Work task
Below are some records. Set down exactly the line holding "D1: schottky SS14" and every later line through the end, omitting the pictures.

Data listing
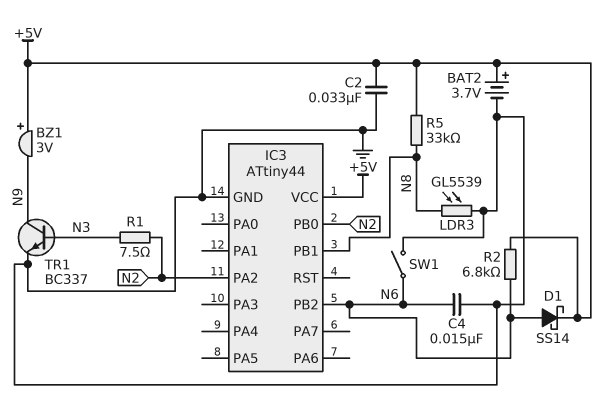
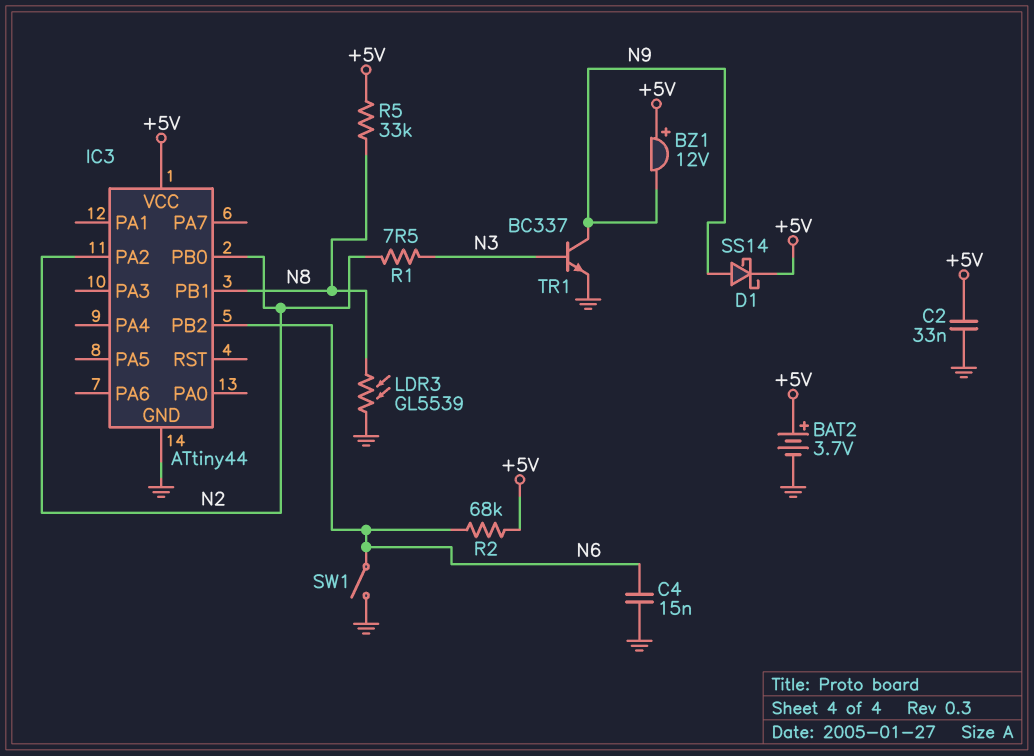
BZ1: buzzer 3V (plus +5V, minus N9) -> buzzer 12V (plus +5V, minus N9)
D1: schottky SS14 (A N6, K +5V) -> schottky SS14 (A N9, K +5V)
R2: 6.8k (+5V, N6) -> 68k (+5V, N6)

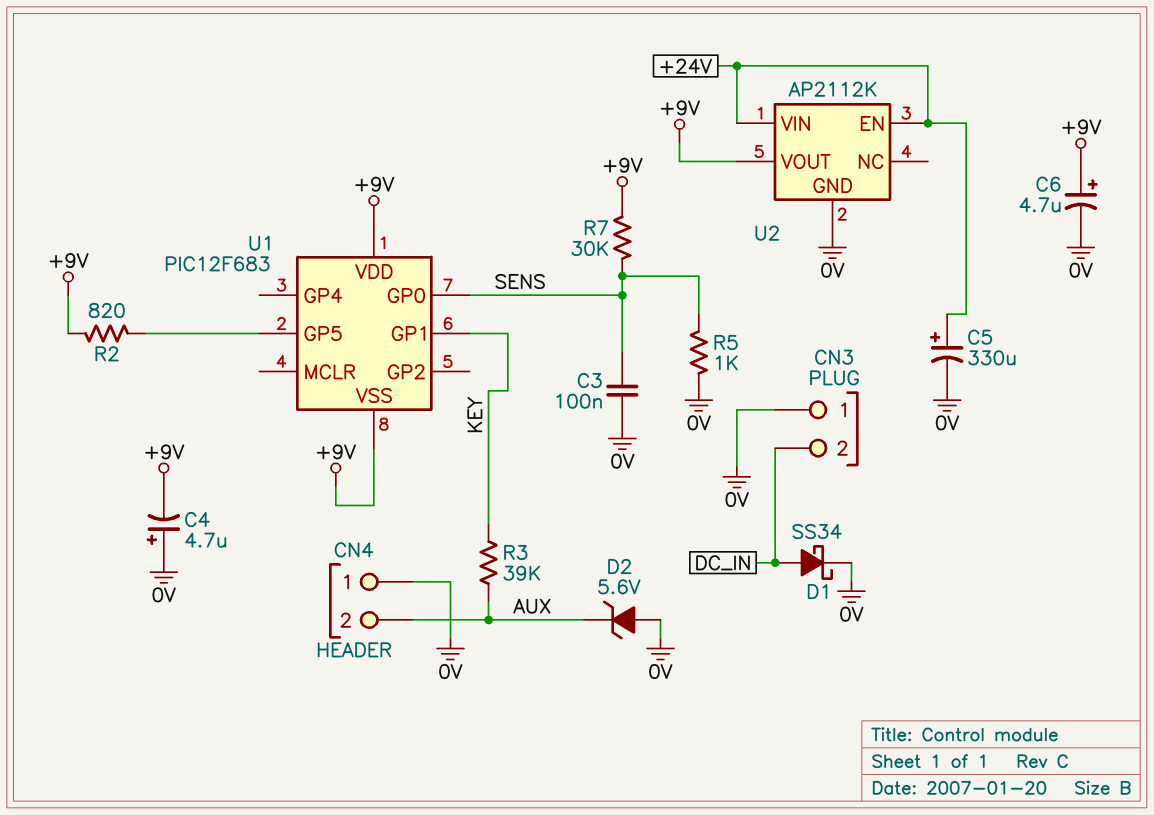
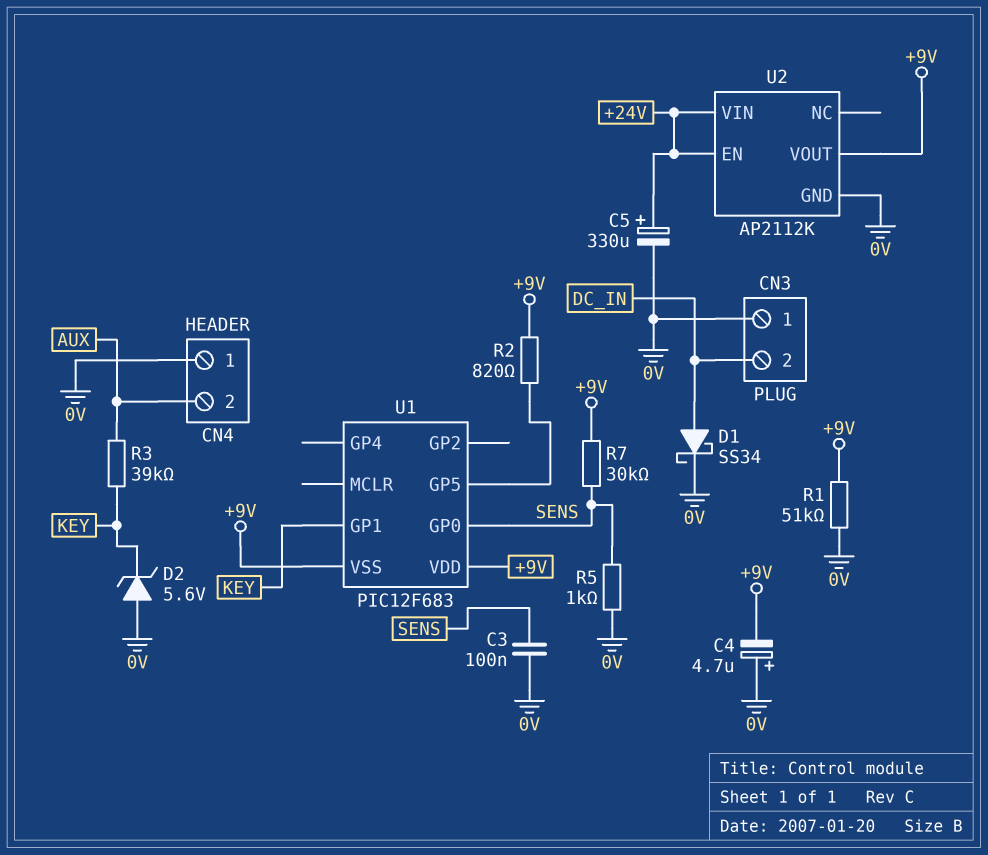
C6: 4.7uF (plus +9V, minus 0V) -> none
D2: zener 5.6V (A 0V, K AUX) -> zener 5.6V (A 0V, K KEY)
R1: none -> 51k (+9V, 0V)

Expected output
D1: schottky SS14 (A N6, K +5V) -> schottky SS14 (A N9, K +5V)
R2: 6.8k (+5V, N6) -> 68k (+5V, N6)

C6: 4.7uF (plus +9V, minus 0V) -> none
D2: zener 5.6V (A 0V, K AUX) -> zener 5.6V (A 0V, K KEY)
R1: none -> 51k (+9V, 0V)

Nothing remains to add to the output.